*** Exercise data

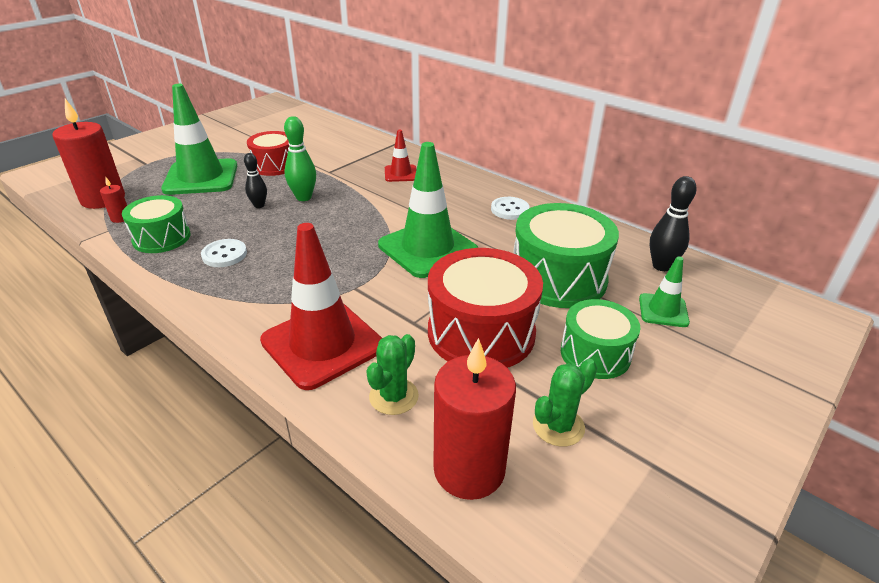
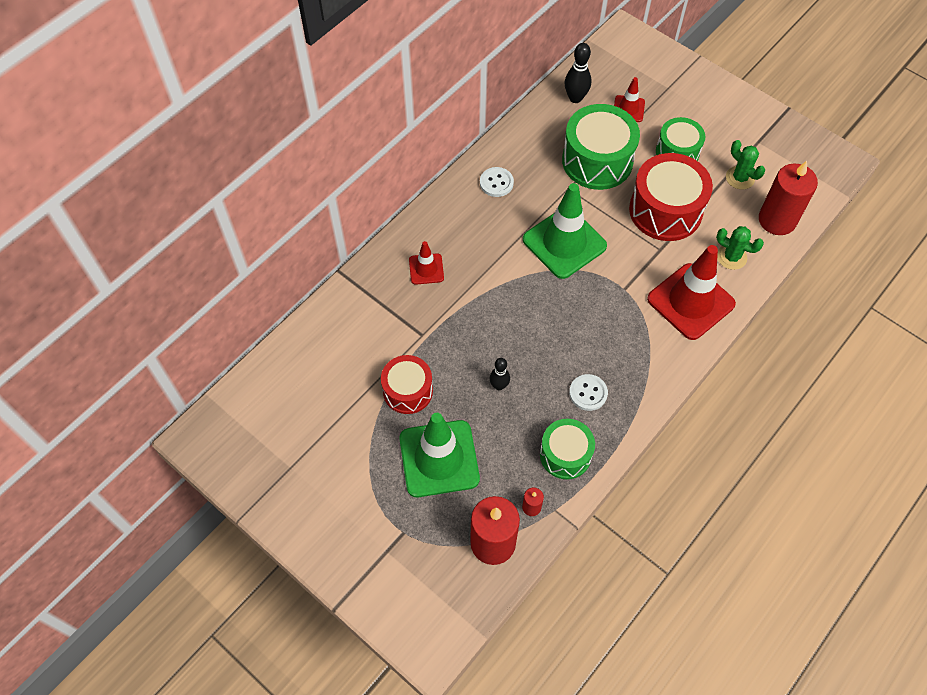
camera: 90 degrees left, 25 degrees up
(304, 197) = (481, 349): green bowling pin -> none
(663, 310) = (628, 109): green traffic cone -> red traffic cone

******

▶ _The problem_
Down to the final line, restate the material above word for word, but omit its pictures.

▶ _Final answer_
camera: 90 degrees left, 25 degrees up
(304, 197) = (481, 349): green bowling pin -> none
(663, 310) = (628, 109): green traffic cone -> red traffic cone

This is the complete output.